* What to work on *
Copy out the entries below exactly as they stand, but only from the line containing "brown banana [125,423,207,498]" through the line containing "none -> white cake [289,119,372,177]".

* Source information *
──────────────────────────────

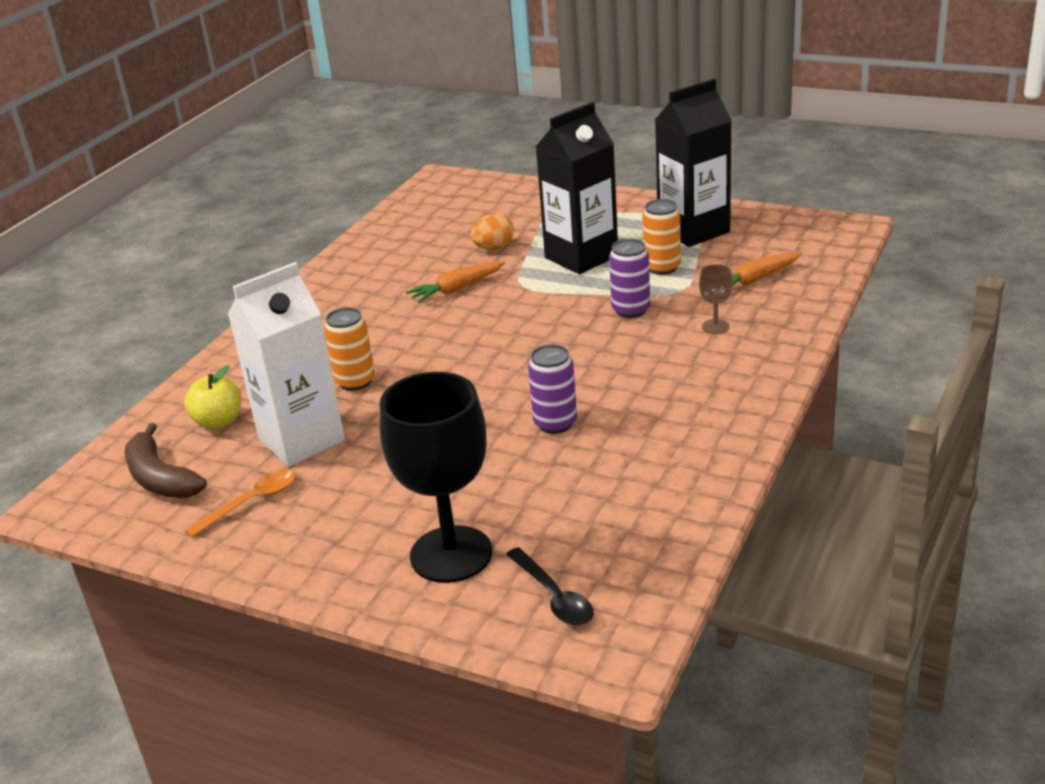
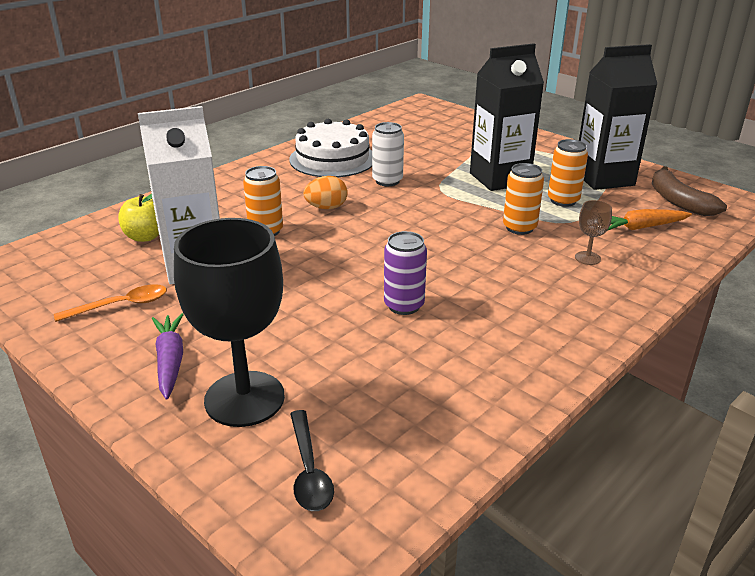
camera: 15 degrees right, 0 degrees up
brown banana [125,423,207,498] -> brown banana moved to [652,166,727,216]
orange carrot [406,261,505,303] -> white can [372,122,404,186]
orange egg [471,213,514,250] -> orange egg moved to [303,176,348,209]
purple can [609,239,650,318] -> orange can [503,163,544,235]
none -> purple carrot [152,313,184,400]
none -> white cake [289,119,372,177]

──────────────────────────────

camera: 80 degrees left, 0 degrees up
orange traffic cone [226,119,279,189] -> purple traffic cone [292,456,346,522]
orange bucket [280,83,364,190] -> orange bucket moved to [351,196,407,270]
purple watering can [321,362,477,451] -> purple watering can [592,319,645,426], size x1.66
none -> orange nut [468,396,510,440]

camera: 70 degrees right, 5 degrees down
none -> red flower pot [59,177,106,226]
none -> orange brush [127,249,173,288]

──────────────────────────────

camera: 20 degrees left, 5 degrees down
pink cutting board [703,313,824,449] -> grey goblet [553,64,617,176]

──────────────────────────────

* Answer to the problem *
brown banana [125,423,207,498] -> brown banana moved to [652,166,727,216]
orange carrot [406,261,505,303] -> white can [372,122,404,186]
orange egg [471,213,514,250] -> orange egg moved to [303,176,348,209]
purple can [609,239,650,318] -> orange can [503,163,544,235]
none -> purple carrot [152,313,184,400]
none -> white cake [289,119,372,177]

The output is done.